• STATED TASK: Can you copy out the part of the records that opens with the line containing "Determine the (X, Y)" and closes with the line containing "beyond (229, 1163)", without any pictures?

• SUPPLIED DATA:

+-------+

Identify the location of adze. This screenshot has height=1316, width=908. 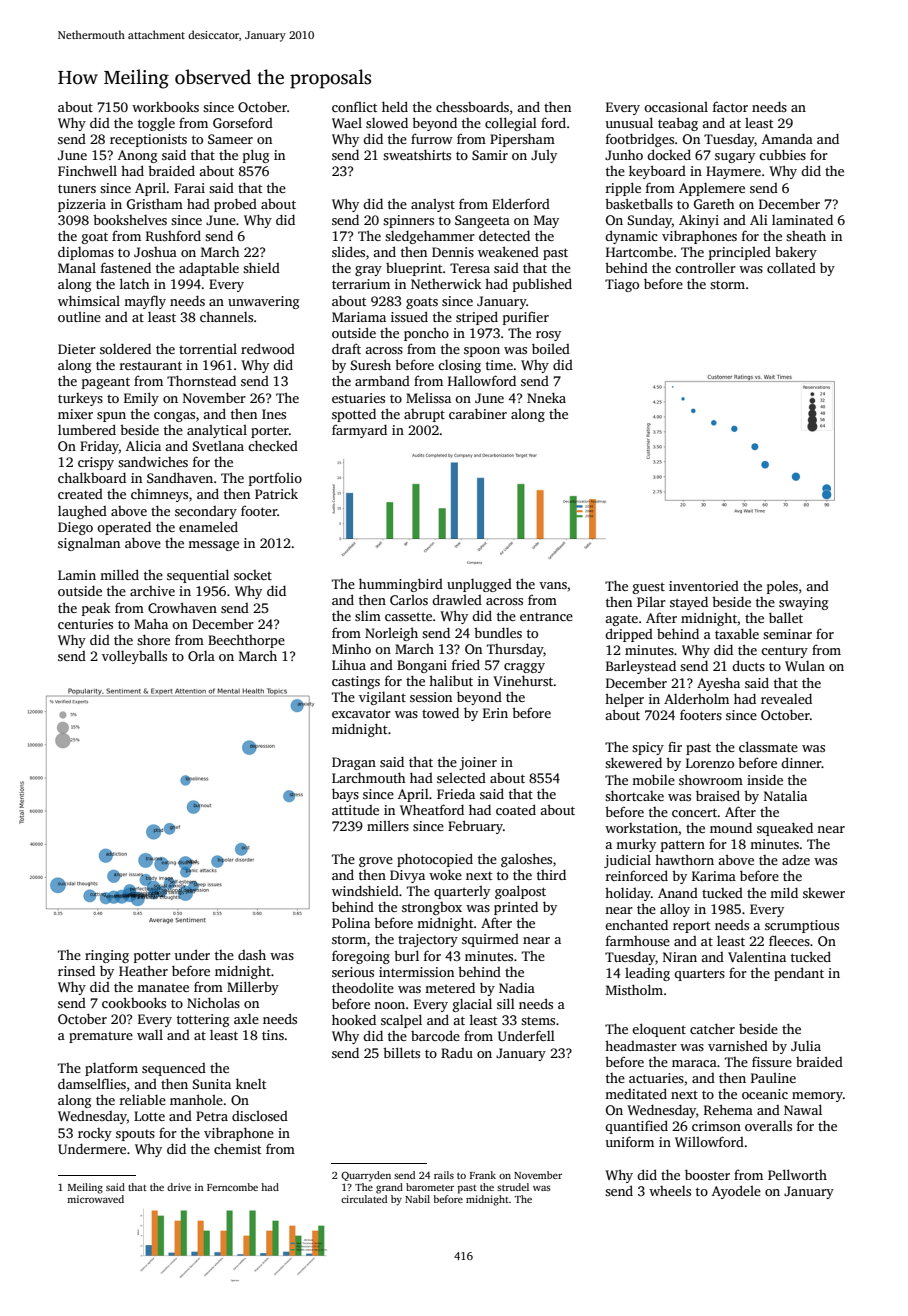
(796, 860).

+-------+

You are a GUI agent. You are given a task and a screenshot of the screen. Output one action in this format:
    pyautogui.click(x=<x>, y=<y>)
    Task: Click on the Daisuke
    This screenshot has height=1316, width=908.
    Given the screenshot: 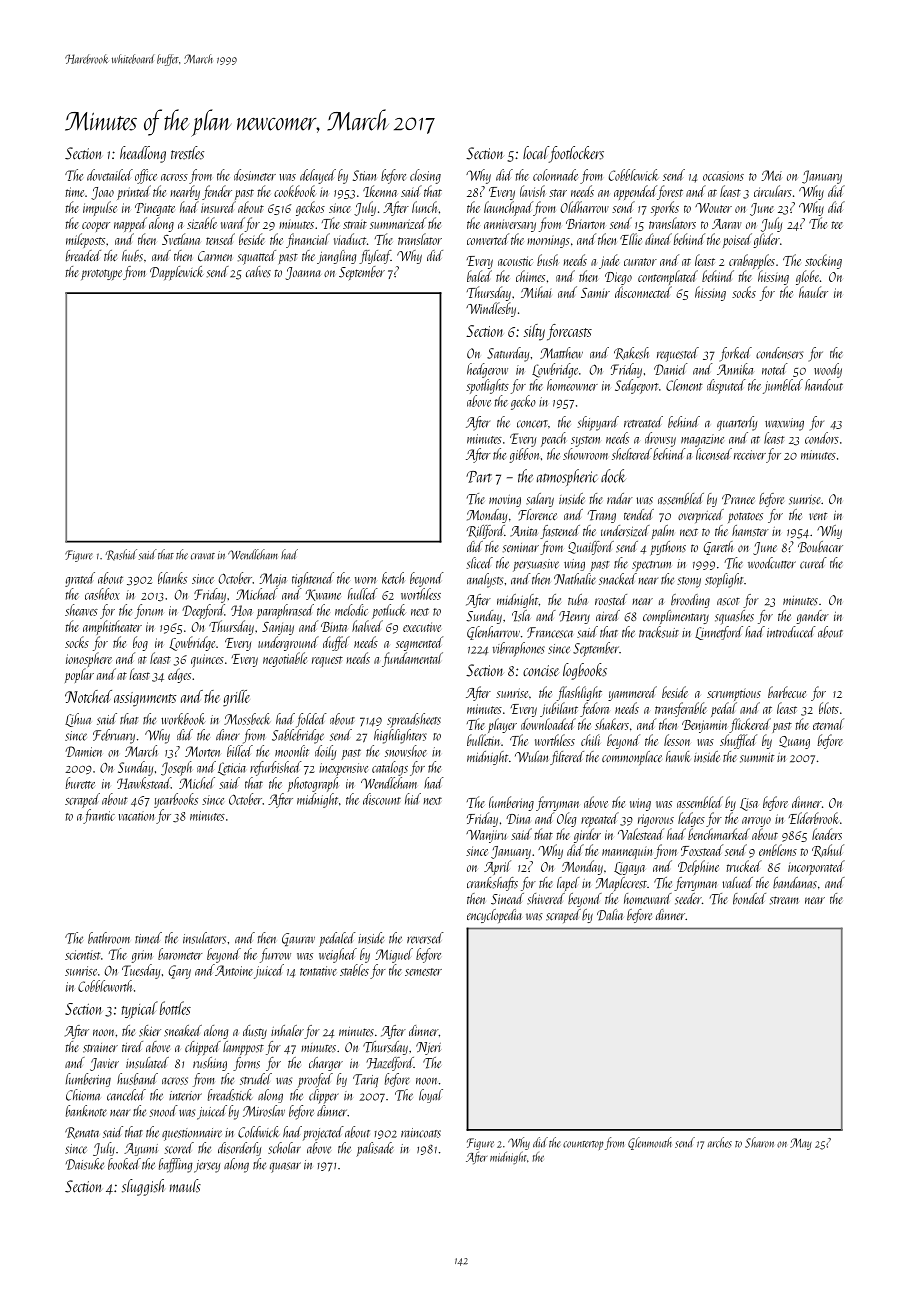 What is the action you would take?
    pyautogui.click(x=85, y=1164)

+-------+

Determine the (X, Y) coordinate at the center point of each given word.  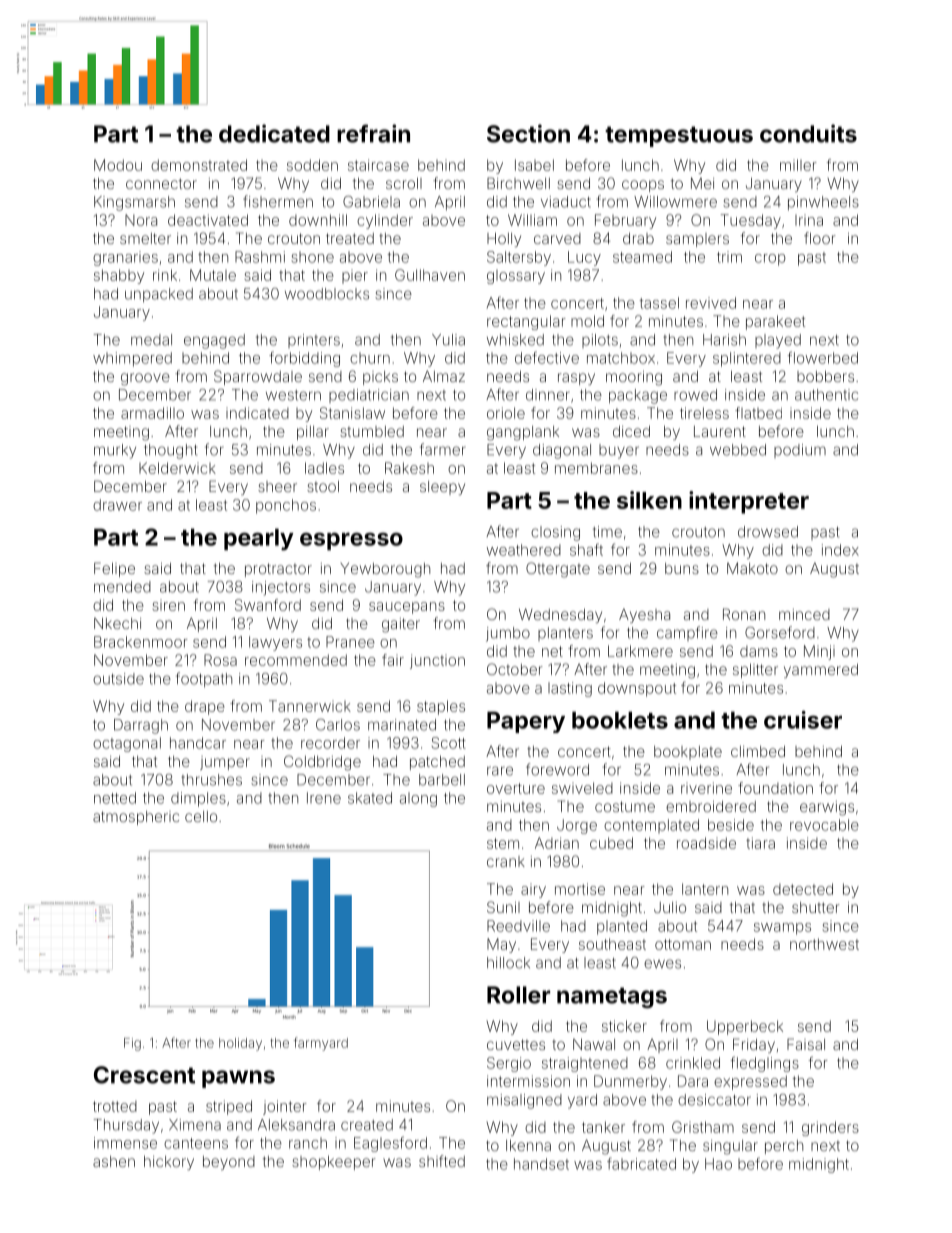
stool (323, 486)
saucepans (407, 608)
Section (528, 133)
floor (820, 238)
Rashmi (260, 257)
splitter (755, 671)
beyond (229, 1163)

+-------+

• RESPONSE TO THIS EXERCISE:
Determine the (X, Y) coordinate at the center point of each given word.  
stool (323, 486)
saucepans (407, 608)
Section (528, 133)
floor (820, 238)
Rashmi (260, 257)
splitter (755, 671)
beyond (229, 1163)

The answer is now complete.